◆ What is expected
Which lines in the items below contain the string "time"? Return each of those lines in full.

◆ Given entries

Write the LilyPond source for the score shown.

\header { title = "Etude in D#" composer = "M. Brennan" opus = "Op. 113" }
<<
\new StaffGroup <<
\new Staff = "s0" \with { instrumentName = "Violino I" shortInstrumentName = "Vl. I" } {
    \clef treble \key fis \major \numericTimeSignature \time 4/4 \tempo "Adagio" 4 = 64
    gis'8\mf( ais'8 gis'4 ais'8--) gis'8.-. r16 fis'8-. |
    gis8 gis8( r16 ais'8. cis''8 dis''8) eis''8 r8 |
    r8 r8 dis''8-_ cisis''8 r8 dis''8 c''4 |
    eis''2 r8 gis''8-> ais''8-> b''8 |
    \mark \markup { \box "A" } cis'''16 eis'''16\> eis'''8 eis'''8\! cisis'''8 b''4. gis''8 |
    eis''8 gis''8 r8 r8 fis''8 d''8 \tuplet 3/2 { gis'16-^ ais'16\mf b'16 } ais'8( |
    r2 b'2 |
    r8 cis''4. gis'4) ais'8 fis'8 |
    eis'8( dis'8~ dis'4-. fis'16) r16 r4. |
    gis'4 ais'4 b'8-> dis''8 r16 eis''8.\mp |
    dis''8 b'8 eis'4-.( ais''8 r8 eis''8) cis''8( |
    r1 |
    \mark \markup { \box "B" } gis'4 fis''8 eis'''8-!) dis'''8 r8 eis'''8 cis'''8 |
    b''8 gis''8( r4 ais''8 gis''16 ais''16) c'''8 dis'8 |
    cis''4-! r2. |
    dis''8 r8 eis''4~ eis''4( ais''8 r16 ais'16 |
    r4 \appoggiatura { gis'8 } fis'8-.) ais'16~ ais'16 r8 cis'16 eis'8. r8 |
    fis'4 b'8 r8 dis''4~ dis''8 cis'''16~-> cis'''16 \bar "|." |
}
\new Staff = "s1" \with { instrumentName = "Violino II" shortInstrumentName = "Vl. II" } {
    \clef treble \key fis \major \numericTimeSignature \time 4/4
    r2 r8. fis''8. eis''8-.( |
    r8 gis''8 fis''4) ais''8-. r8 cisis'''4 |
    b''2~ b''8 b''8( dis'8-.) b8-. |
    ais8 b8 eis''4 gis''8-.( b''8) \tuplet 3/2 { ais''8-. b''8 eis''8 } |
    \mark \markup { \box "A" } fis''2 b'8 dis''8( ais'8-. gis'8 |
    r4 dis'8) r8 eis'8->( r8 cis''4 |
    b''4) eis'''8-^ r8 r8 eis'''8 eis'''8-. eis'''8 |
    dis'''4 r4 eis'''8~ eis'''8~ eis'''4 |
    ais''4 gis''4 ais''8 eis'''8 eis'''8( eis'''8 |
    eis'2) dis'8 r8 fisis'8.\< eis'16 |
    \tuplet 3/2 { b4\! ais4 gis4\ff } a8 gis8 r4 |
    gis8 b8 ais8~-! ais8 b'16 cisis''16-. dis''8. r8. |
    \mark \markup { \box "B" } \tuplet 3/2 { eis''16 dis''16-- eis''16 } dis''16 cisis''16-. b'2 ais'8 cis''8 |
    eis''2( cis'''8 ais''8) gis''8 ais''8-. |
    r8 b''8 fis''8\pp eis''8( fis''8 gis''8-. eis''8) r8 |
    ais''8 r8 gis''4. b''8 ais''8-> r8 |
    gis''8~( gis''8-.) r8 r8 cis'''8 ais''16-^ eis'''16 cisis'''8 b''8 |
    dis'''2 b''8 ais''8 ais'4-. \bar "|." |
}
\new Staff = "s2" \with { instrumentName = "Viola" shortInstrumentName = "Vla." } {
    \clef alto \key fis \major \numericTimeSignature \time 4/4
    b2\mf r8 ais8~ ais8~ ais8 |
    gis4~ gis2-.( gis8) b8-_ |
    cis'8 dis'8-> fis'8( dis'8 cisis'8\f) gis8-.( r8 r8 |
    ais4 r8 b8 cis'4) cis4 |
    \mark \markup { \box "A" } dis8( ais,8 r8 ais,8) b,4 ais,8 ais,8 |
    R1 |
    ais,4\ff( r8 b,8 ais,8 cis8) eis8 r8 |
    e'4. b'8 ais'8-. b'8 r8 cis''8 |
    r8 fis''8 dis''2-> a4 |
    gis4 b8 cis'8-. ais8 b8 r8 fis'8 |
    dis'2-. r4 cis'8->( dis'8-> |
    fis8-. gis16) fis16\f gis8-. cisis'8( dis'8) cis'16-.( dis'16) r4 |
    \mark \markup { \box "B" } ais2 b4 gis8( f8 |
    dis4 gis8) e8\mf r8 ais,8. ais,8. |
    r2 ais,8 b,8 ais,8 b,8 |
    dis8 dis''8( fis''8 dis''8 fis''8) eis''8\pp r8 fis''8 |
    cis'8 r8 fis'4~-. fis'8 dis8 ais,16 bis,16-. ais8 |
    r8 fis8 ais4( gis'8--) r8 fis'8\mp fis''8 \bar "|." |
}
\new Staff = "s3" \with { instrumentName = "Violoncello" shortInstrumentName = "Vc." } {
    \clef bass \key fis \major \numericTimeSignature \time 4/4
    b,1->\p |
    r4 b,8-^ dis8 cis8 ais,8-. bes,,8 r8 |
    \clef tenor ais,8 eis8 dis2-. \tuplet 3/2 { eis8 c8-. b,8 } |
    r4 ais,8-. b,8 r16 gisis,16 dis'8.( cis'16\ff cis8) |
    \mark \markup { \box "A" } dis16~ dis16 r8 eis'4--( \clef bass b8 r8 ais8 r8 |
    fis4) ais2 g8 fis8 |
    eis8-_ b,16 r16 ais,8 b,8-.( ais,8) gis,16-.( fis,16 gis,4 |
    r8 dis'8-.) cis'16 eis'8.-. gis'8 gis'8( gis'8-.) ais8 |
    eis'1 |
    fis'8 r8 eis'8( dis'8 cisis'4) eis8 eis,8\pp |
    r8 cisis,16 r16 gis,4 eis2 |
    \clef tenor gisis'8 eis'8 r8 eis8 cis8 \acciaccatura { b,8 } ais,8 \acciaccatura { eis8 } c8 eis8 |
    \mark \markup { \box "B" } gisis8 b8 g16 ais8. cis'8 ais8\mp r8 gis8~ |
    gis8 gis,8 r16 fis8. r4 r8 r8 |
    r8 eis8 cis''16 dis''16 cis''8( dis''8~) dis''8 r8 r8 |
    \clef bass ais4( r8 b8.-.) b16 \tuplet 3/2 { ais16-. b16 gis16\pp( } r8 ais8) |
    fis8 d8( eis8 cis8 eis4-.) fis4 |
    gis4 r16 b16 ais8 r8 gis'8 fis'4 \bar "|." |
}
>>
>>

◆ Output for this task
    \clef treble \key fis \major \numericTimeSignature \time 4/4 \tempo "Adagio" 4 = 64
    \clef treble \key fis \major \numericTimeSignature \time 4/4
    \clef alto \key fis \major \numericTimeSignature \time 4/4
    \clef bass \key fis \major \numericTimeSignature \time 4/4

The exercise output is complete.